■ **Data excerpts**
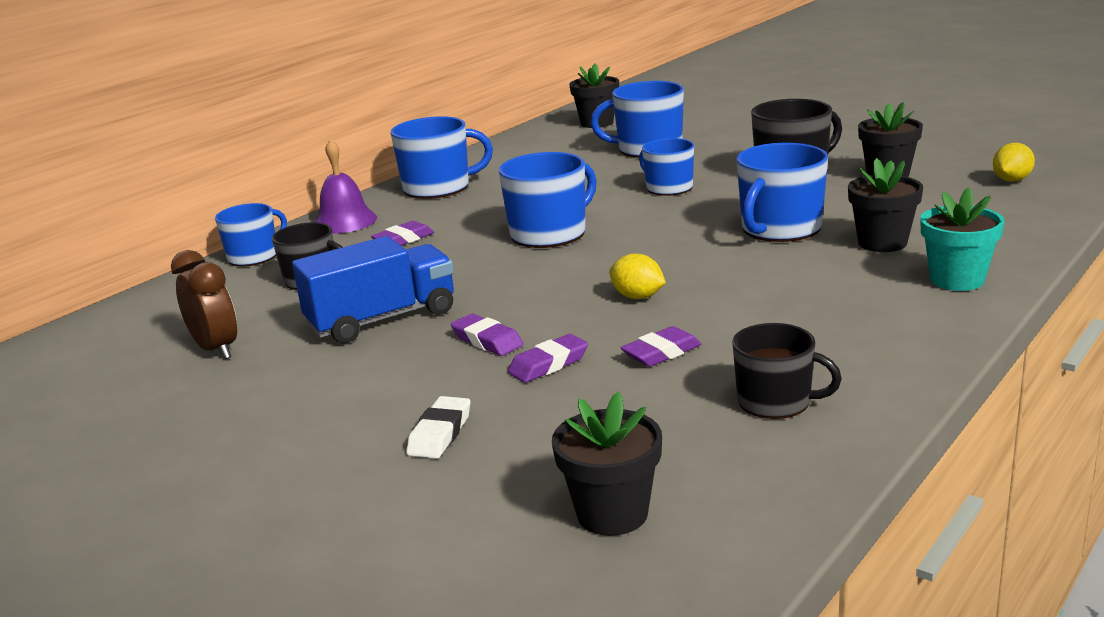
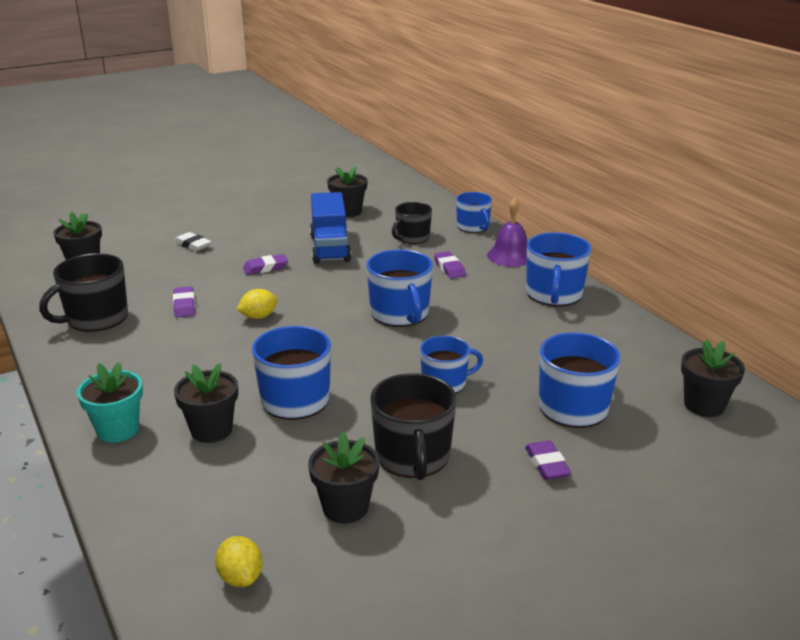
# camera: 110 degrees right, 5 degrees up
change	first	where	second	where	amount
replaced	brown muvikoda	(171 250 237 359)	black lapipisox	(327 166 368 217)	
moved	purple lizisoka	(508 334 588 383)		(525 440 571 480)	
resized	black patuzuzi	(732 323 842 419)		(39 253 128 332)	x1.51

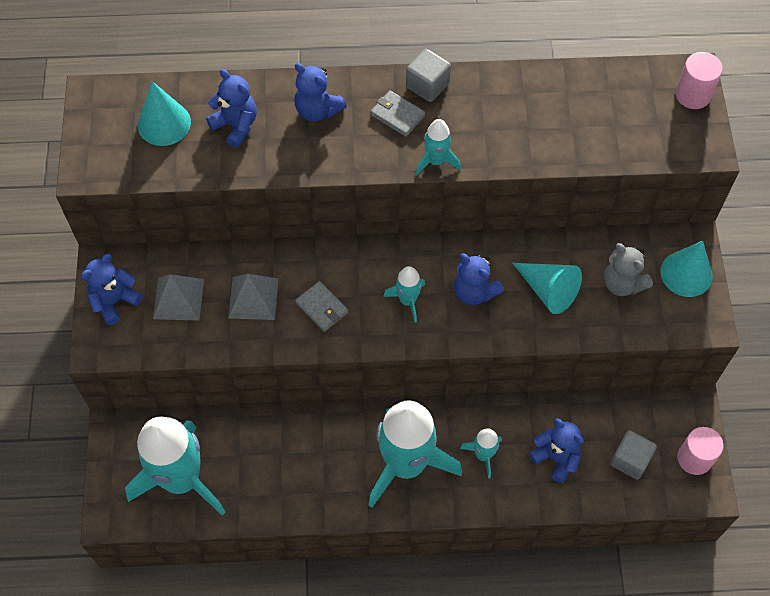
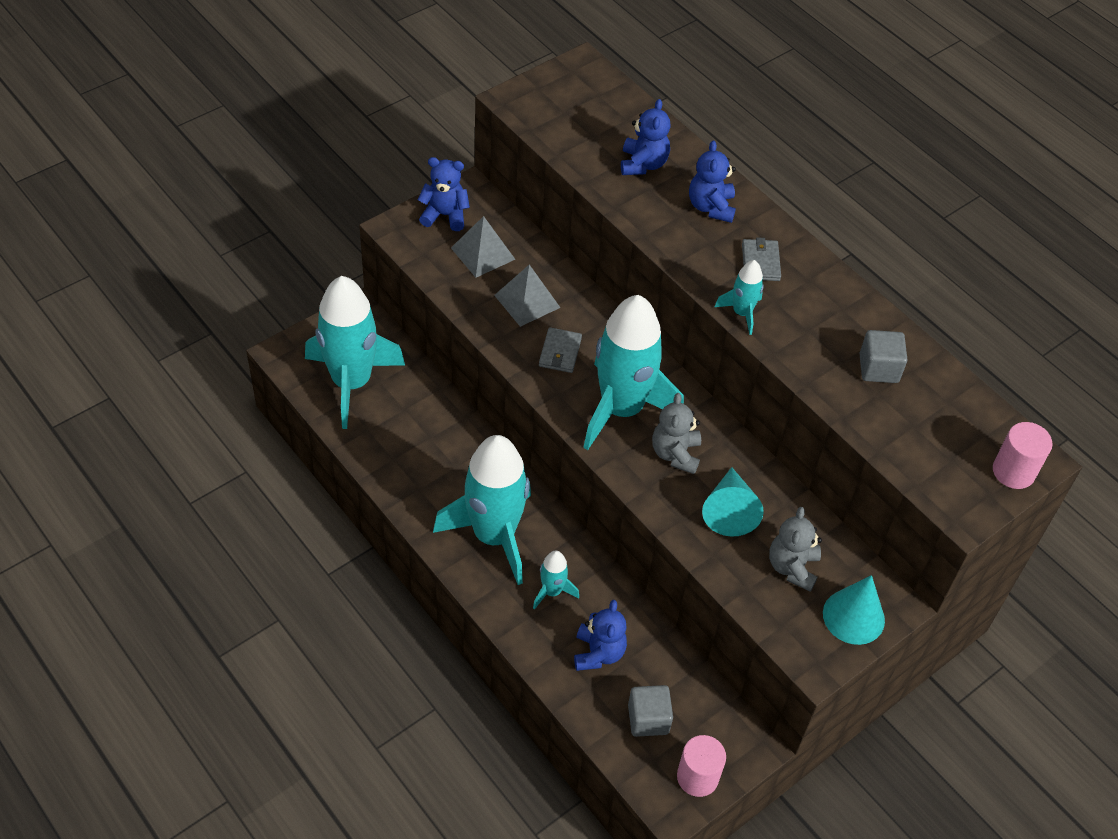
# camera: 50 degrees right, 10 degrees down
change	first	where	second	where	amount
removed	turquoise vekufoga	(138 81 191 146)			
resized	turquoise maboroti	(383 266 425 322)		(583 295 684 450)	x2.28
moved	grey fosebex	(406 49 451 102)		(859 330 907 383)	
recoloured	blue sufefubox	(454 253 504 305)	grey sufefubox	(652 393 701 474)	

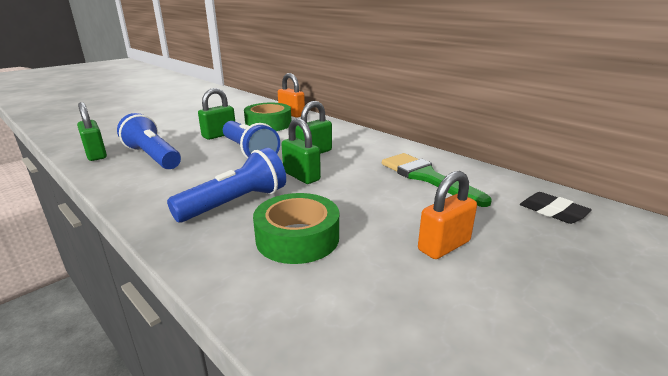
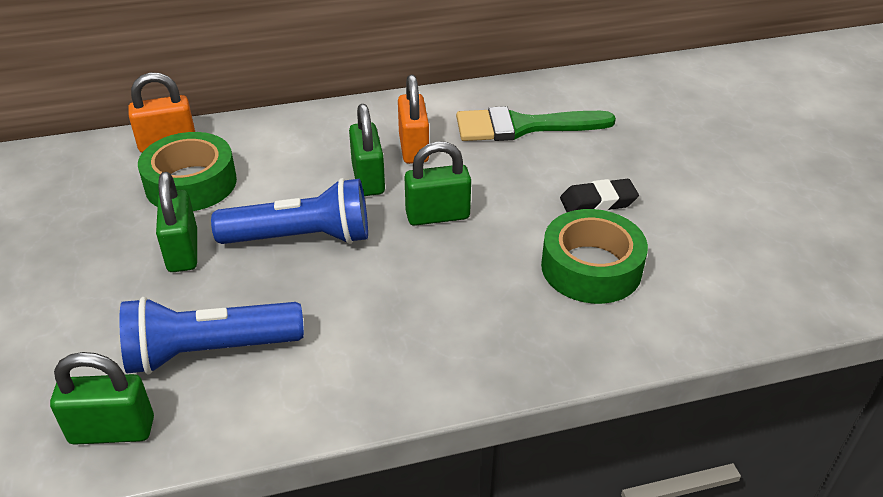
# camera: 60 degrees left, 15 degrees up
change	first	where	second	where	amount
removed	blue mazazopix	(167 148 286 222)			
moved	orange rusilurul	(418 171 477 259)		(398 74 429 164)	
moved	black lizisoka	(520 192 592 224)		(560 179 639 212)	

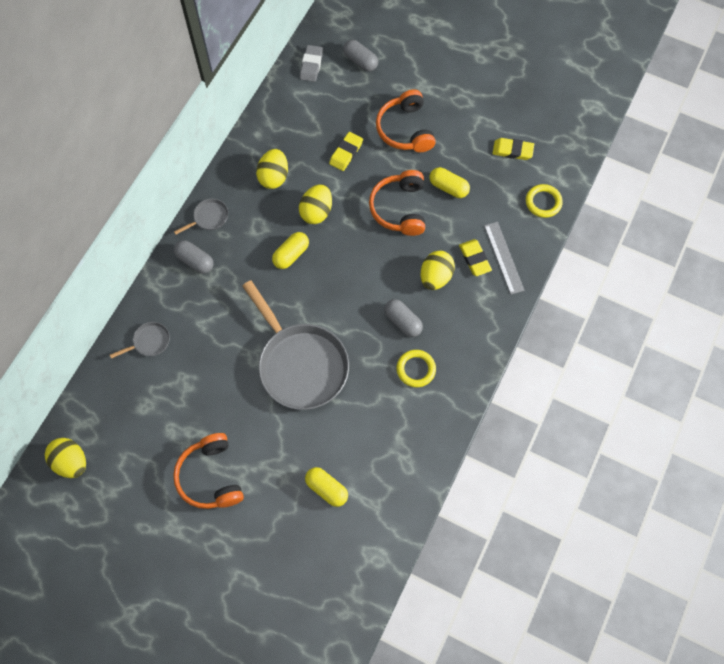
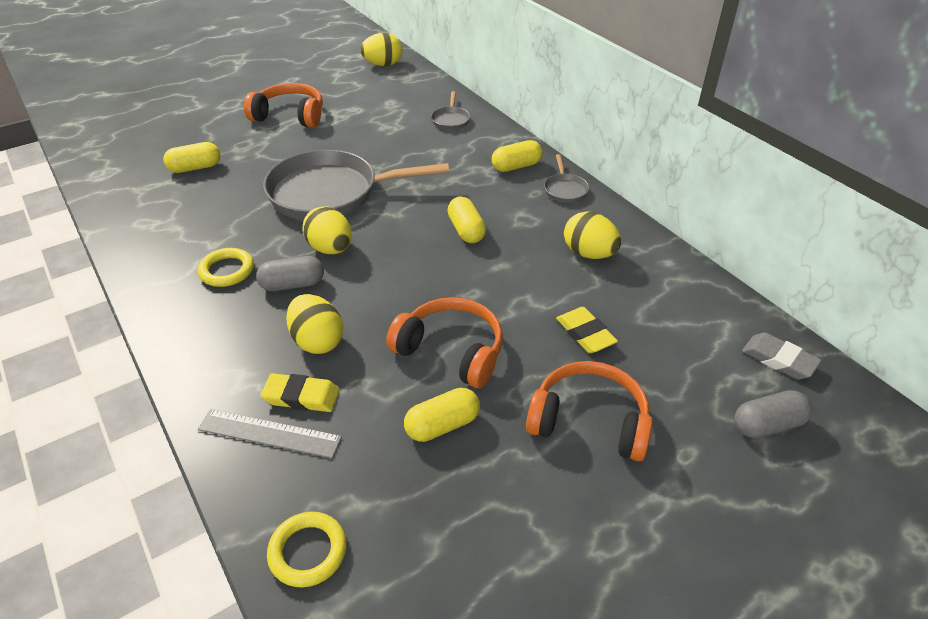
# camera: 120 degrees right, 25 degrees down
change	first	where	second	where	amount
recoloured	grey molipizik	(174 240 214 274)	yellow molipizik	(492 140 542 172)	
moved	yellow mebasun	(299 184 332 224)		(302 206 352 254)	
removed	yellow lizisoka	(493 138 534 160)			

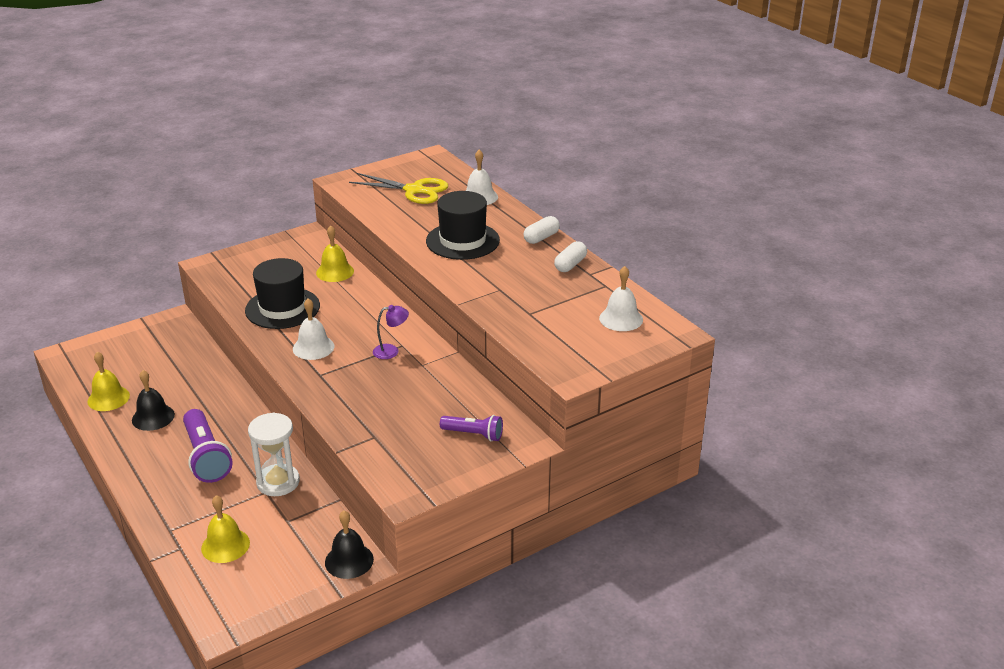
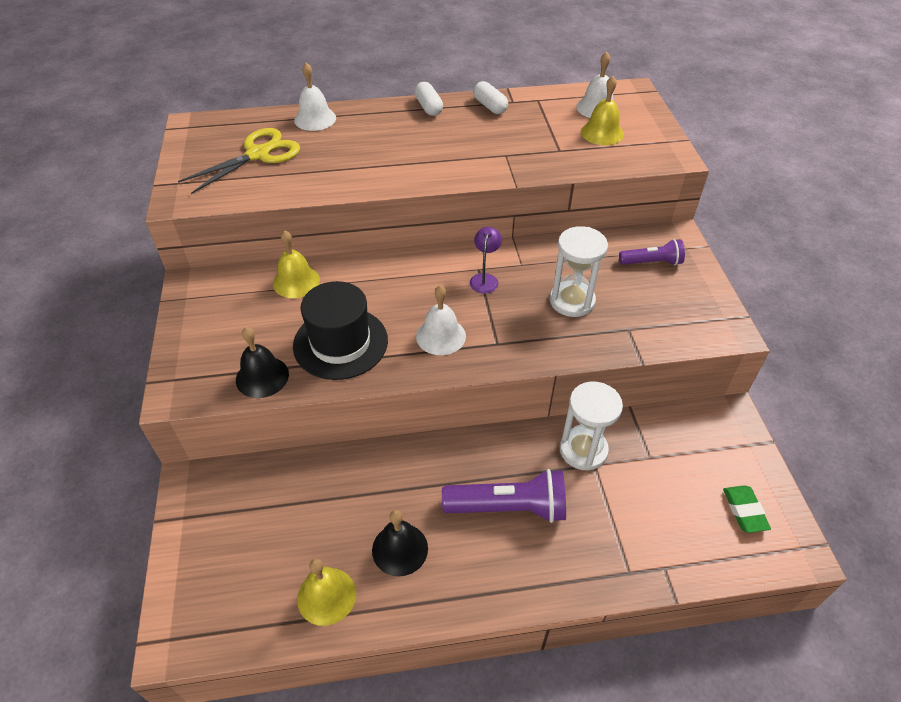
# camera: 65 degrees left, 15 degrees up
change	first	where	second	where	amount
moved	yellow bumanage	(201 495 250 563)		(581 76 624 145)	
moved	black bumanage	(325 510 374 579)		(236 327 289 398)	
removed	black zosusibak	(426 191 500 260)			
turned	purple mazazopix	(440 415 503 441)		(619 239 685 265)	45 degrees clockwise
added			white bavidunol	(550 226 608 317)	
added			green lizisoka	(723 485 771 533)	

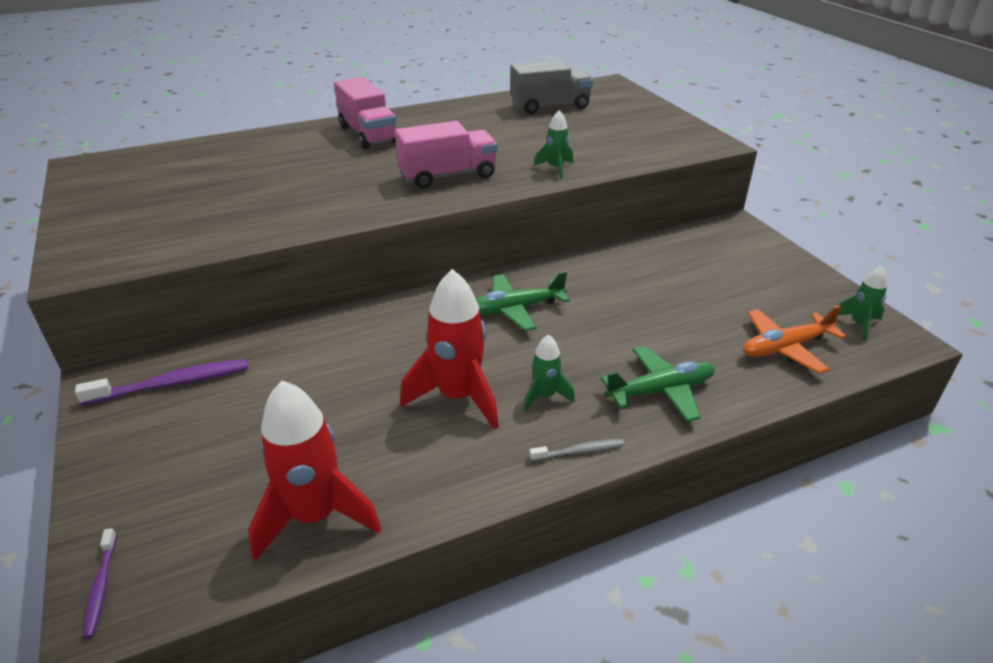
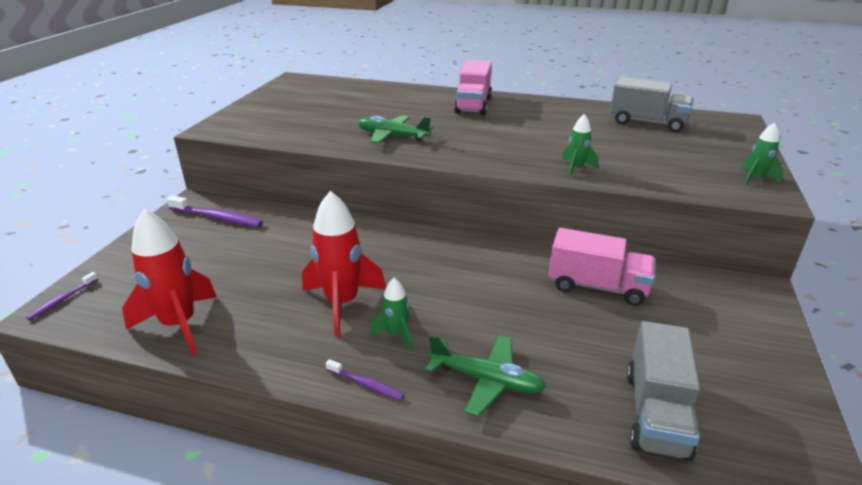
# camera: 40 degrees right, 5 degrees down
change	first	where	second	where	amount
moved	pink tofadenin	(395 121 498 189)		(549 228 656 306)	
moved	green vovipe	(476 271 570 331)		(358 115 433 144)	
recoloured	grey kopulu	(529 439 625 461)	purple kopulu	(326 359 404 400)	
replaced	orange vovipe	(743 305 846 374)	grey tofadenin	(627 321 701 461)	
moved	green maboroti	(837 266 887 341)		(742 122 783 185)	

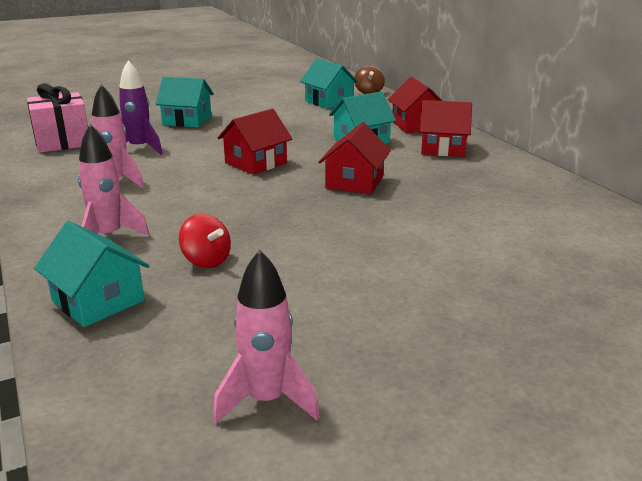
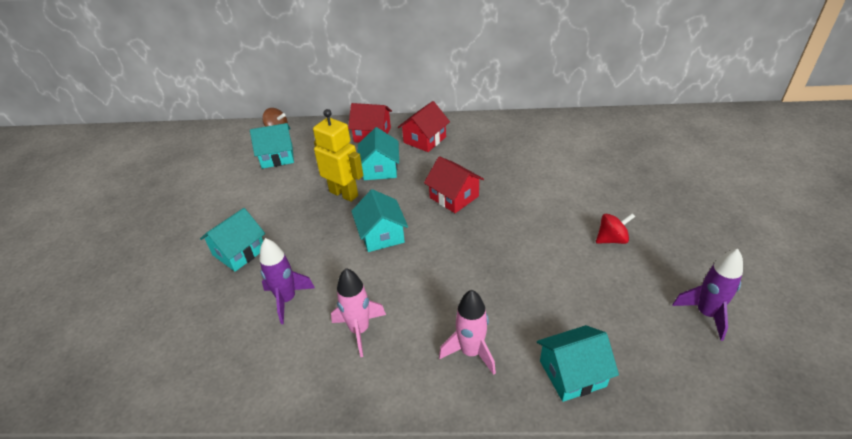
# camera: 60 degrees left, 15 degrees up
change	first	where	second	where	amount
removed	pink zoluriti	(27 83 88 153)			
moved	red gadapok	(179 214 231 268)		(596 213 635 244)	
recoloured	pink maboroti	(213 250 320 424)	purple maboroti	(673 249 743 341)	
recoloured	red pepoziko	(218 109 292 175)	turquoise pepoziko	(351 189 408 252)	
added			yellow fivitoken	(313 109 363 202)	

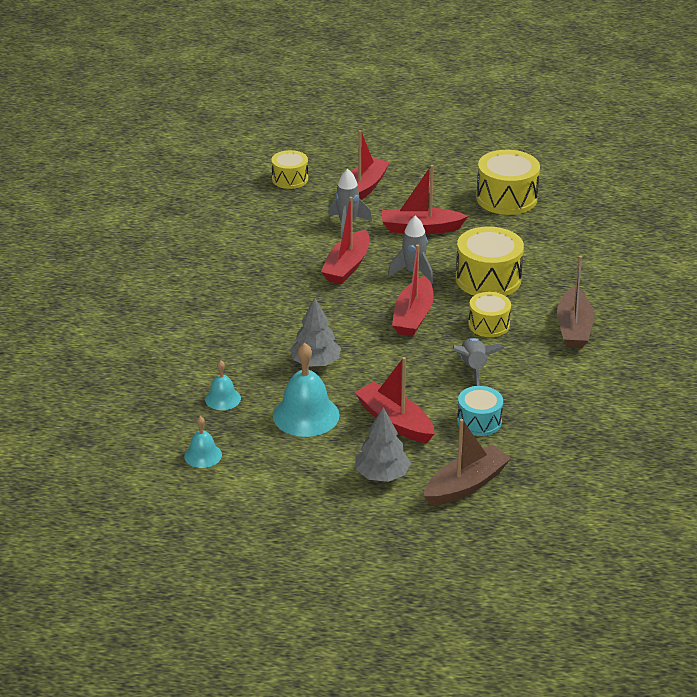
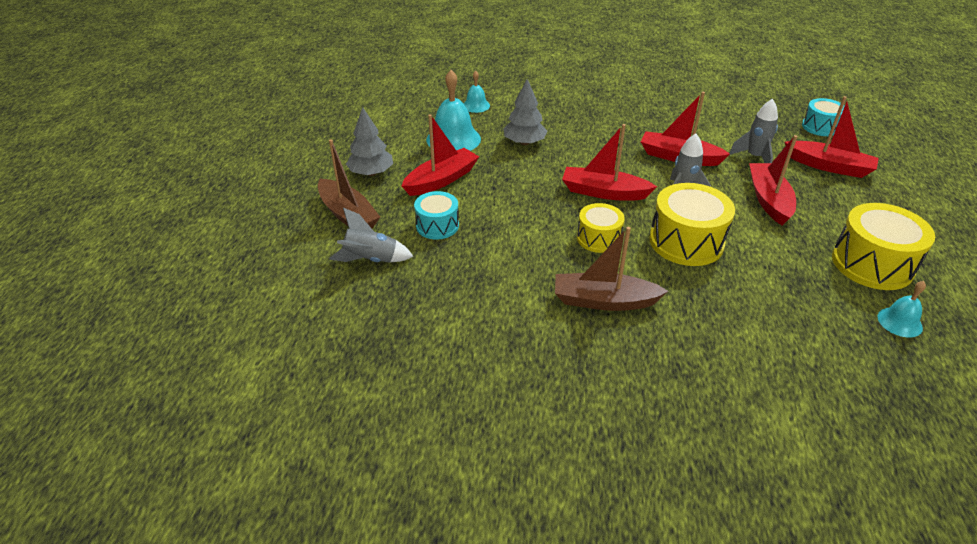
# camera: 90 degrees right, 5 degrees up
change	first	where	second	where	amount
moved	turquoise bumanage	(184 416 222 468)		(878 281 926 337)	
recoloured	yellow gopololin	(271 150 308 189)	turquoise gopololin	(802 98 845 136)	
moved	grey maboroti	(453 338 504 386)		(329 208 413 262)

■ **What the exercise asks**
Excluding all images, transcribe the material word for word.

■ **Solution to this problem**
# camera: 110 degrees right, 5 degrees up
change	first	where	second	where	amount
replaced	brown muvikoda	(171 250 237 359)	black lapipisox	(327 166 368 217)	
moved	purple lizisoka	(508 334 588 383)		(525 440 571 480)	
resized	black patuzuzi	(732 323 842 419)		(39 253 128 332)	x1.51

# camera: 50 degrees right, 10 degrees down
change	first	where	second	where	amount
removed	turquoise vekufoga	(138 81 191 146)			
resized	turquoise maboroti	(383 266 425 322)		(583 295 684 450)	x2.28
moved	grey fosebex	(406 49 451 102)		(859 330 907 383)	
recoloured	blue sufefubox	(454 253 504 305)	grey sufefubox	(652 393 701 474)	

# camera: 60 degrees left, 15 degrees up
change	first	where	second	where	amount
removed	blue mazazopix	(167 148 286 222)			
moved	orange rusilurul	(418 171 477 259)		(398 74 429 164)	
moved	black lizisoka	(520 192 592 224)		(560 179 639 212)	

# camera: 120 degrees right, 25 degrees down
change	first	where	second	where	amount
recoloured	grey molipizik	(174 240 214 274)	yellow molipizik	(492 140 542 172)	
moved	yellow mebasun	(299 184 332 224)		(302 206 352 254)	
removed	yellow lizisoka	(493 138 534 160)			

# camera: 65 degrees left, 15 degrees up
change	first	where	second	where	amount
moved	yellow bumanage	(201 495 250 563)		(581 76 624 145)	
moved	black bumanage	(325 510 374 579)		(236 327 289 398)	
removed	black zosusibak	(426 191 500 260)			
turned	purple mazazopix	(440 415 503 441)		(619 239 685 265)	45 degrees clockwise
added			white bavidunol	(550 226 608 317)	
added			green lizisoka	(723 485 771 533)	

# camera: 40 degrees right, 5 degrees down
change	first	where	second	where	amount
moved	pink tofadenin	(395 121 498 189)		(549 228 656 306)	
moved	green vovipe	(476 271 570 331)		(358 115 433 144)	
recoloured	grey kopulu	(529 439 625 461)	purple kopulu	(326 359 404 400)	
replaced	orange vovipe	(743 305 846 374)	grey tofadenin	(627 321 701 461)	
moved	green maboroti	(837 266 887 341)		(742 122 783 185)	

# camera: 60 degrees left, 15 degrees up
change	first	where	second	where	amount
removed	pink zoluriti	(27 83 88 153)			
moved	red gadapok	(179 214 231 268)		(596 213 635 244)	
recoloured	pink maboroti	(213 250 320 424)	purple maboroti	(673 249 743 341)	
recoloured	red pepoziko	(218 109 292 175)	turquoise pepoziko	(351 189 408 252)	
added			yellow fivitoken	(313 109 363 202)	

# camera: 90 degrees right, 5 degrees up
change	first	where	second	where	amount
moved	turquoise bumanage	(184 416 222 468)		(878 281 926 337)	
recoloured	yellow gopololin	(271 150 308 189)	turquoise gopololin	(802 98 845 136)	
moved	grey maboroti	(453 338 504 386)		(329 208 413 262)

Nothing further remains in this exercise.